Write out only the opening lines of the entries, through the line with "type=new; after=donut [czarny]; pos2=693,361".
##########
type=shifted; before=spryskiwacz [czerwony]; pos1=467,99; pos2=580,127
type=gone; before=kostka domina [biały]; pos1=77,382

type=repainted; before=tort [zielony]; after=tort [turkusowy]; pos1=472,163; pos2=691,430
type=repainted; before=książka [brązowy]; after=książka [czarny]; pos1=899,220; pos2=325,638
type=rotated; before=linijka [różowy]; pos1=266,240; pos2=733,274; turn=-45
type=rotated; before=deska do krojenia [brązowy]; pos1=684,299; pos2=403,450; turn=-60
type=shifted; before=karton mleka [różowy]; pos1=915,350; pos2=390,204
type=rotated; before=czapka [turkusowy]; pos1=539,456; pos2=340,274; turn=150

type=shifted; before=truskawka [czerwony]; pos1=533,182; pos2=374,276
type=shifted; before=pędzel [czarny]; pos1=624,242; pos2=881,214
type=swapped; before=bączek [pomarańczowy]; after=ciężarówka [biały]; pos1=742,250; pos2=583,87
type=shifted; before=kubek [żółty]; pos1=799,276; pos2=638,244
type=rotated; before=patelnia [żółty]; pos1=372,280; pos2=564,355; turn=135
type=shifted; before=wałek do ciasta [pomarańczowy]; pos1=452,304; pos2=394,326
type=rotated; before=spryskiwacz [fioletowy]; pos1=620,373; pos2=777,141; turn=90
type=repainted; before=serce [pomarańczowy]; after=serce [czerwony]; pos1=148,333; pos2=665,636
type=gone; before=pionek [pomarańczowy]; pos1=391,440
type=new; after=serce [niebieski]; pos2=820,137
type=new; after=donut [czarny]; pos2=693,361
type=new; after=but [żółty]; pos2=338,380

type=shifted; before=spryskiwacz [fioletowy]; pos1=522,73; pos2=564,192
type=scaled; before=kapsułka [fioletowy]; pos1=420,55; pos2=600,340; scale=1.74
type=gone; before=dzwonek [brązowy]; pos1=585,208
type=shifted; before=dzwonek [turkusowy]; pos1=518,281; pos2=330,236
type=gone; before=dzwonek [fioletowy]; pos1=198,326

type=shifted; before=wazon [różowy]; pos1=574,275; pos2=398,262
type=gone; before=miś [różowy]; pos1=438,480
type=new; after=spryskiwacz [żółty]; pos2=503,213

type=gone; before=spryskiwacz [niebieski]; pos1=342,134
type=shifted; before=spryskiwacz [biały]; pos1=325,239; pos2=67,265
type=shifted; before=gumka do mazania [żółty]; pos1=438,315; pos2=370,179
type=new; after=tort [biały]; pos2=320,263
##########
• EXPECTED OUTPUT:
type=shifted; before=spryskiwacz [czerwony]; pos1=467,99; pos2=580,127
type=gone; before=kostka domina [biały]; pos1=77,382

type=repainted; before=tort [zielony]; after=tort [turkusowy]; pos1=472,163; pos2=691,430
type=repainted; before=książka [brązowy]; after=książka [czarny]; pos1=899,220; pos2=325,638
type=rotated; before=linijka [różowy]; pos1=266,240; pos2=733,274; turn=-45
type=rotated; before=deska do krojenia [brązowy]; pos1=684,299; pos2=403,450; turn=-60
type=shifted; before=karton mleka [różowy]; pos1=915,350; pos2=390,204
type=rotated; before=czapka [turkusowy]; pos1=539,456; pos2=340,274; turn=150

type=shifted; before=truskawka [czerwony]; pos1=533,182; pos2=374,276
type=shifted; before=pędzel [czarny]; pos1=624,242; pos2=881,214
type=swapped; before=bączek [pomarańczowy]; after=ciężarówka [biały]; pos1=742,250; pos2=583,87
type=shifted; before=kubek [żółty]; pos1=799,276; pos2=638,244
type=rotated; before=patelnia [żółty]; pos1=372,280; pos2=564,355; turn=135
type=shifted; before=wałek do ciasta [pomarańczowy]; pos1=452,304; pos2=394,326
type=rotated; before=spryskiwacz [fioletowy]; pos1=620,373; pos2=777,141; turn=90
type=repainted; before=serce [pomarańczowy]; after=serce [czerwony]; pos1=148,333; pos2=665,636
type=gone; before=pionek [pomarańczowy]; pos1=391,440
type=new; after=serce [niebieski]; pos2=820,137
type=new; after=donut [czarny]; pos2=693,361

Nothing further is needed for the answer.